## [INSTRUCTION]
Please copy out all lines of the entries that contain the word "plane".

========

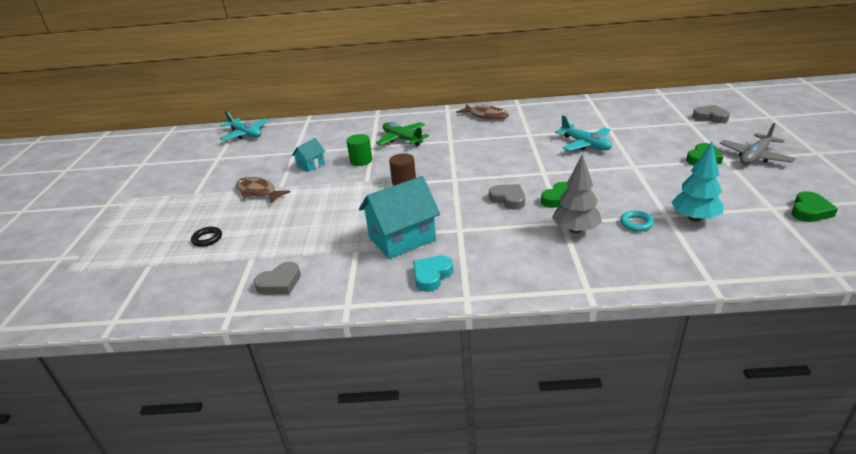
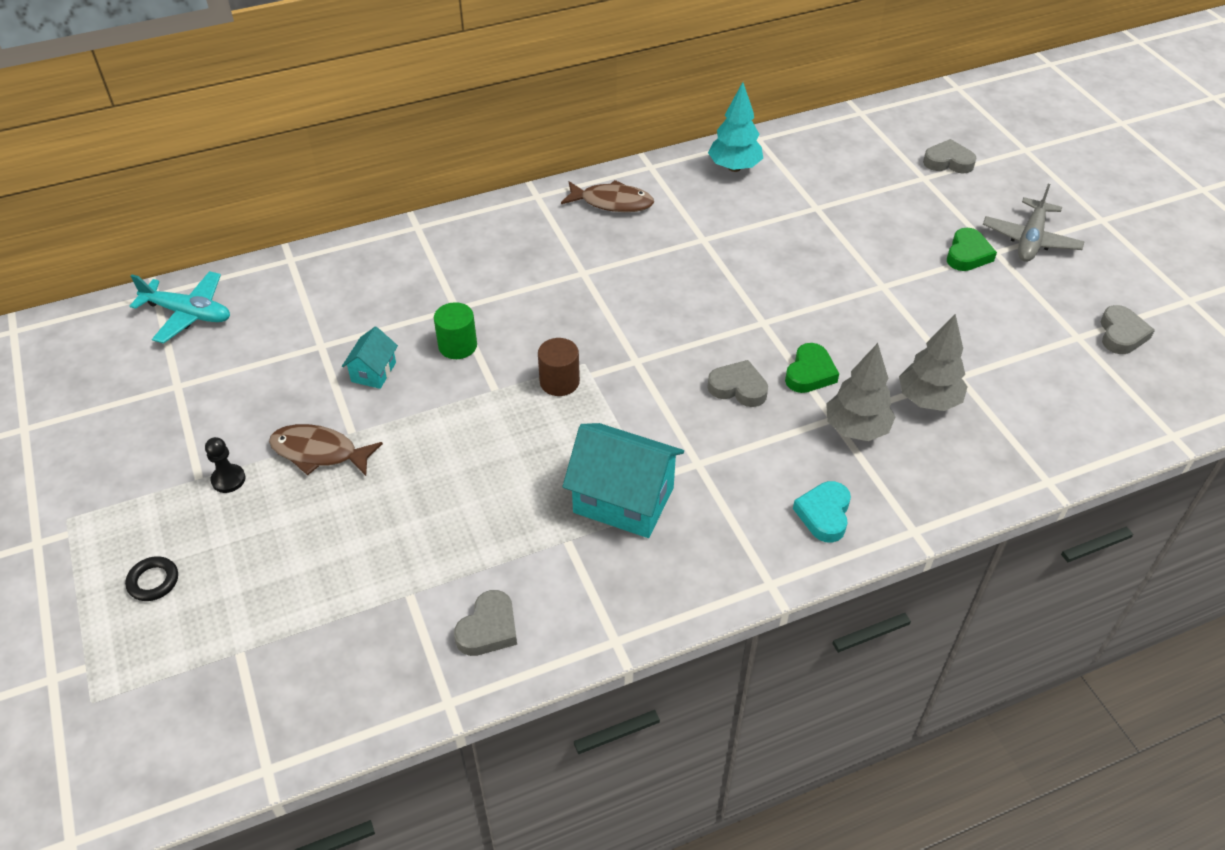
camera: 25 degrees left, 15 degrees up
black ring [191,227,222,247] -> black ring moved to [125,556,178,601]
turquoise house [359,176,440,259] -> turquoise house turned 75 degrees clockwise [563,423,684,538]
green plane [376,122,429,146] -> none
turquoise heart [413,255,453,292] -> turquoise heart moved to [793,481,851,543]
turquoise plane [555,115,612,151] -> none
turquoise ring [620,211,654,232] -> grey tree [899,314,968,411]
turquoise tree [671,142,723,222] -> turquoise tree moved to [708,82,763,172]
green heart [791,191,838,222] -> grey heart [1101,305,1155,354]
none -> black pawn [205,437,245,493]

========

## [RESPONSE AREA]
green plane [376,122,429,146] -> none
turquoise plane [555,115,612,151] -> none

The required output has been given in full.